Give the data again exactly as written, skipping any pictures.
===== Collected data =====
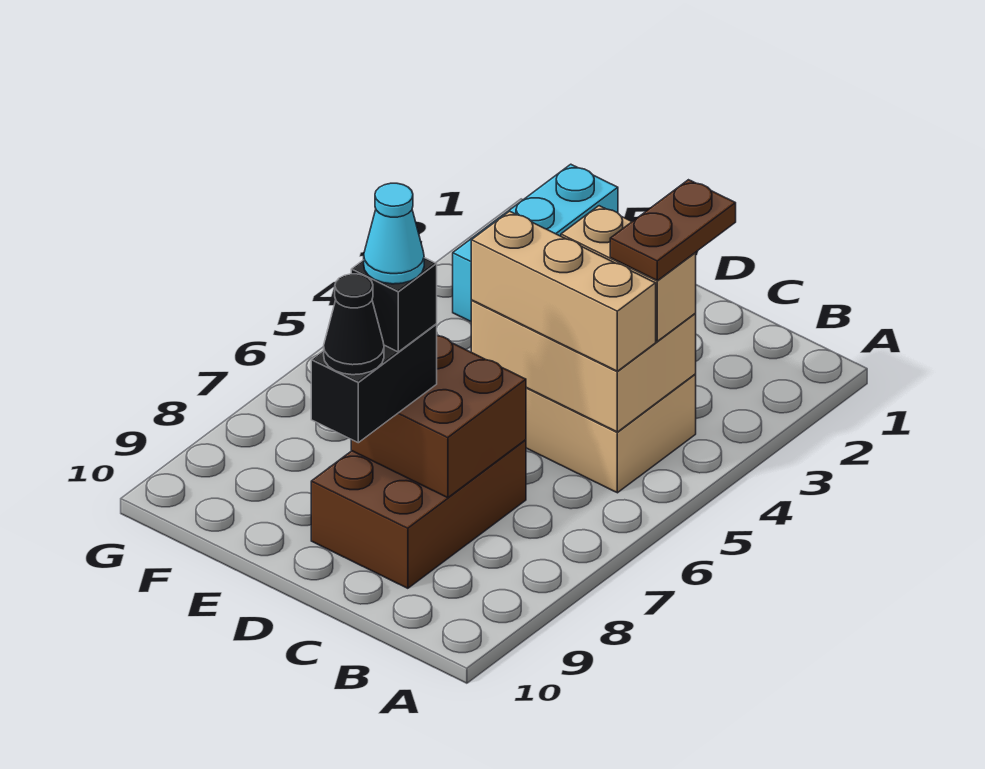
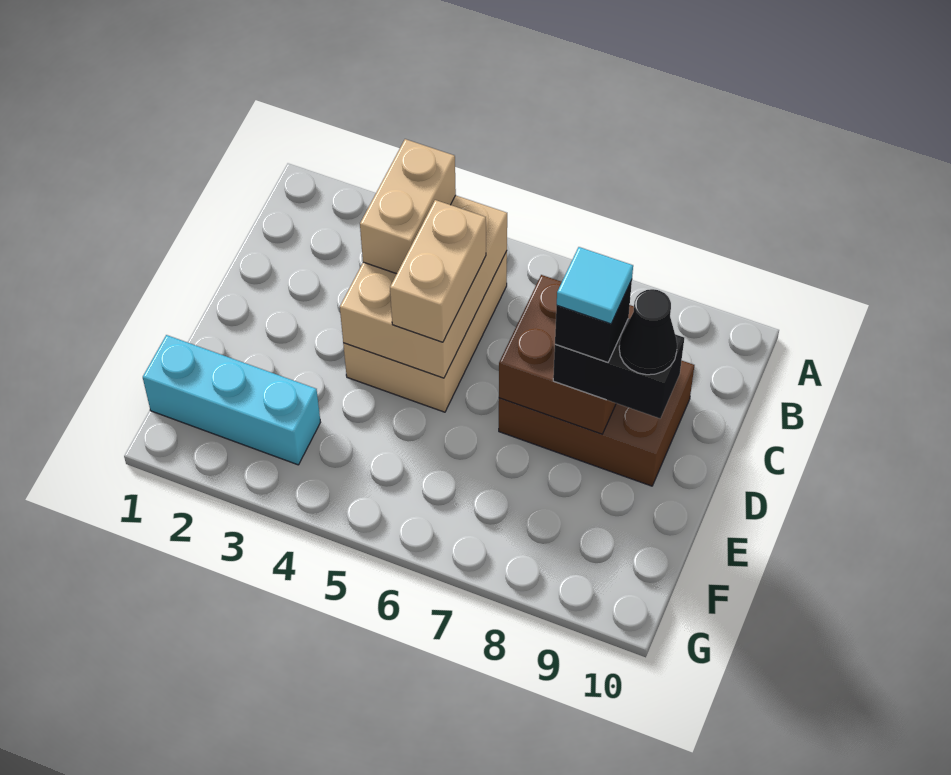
brown plate B3:B4 level 4 -> none
tan brick B5:D5 level 3 -> tan brick C5:D5 level 3
cyan cone D8 level 5 -> cyan tile D8 level 5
=====
Solution to this exercise:
brown plate B3:B4 level 4 -> none
tan brick B5:D5 level 3 -> tan brick C5:D5 level 3
cyan cone D8 level 5 -> cyan tile D8 level 5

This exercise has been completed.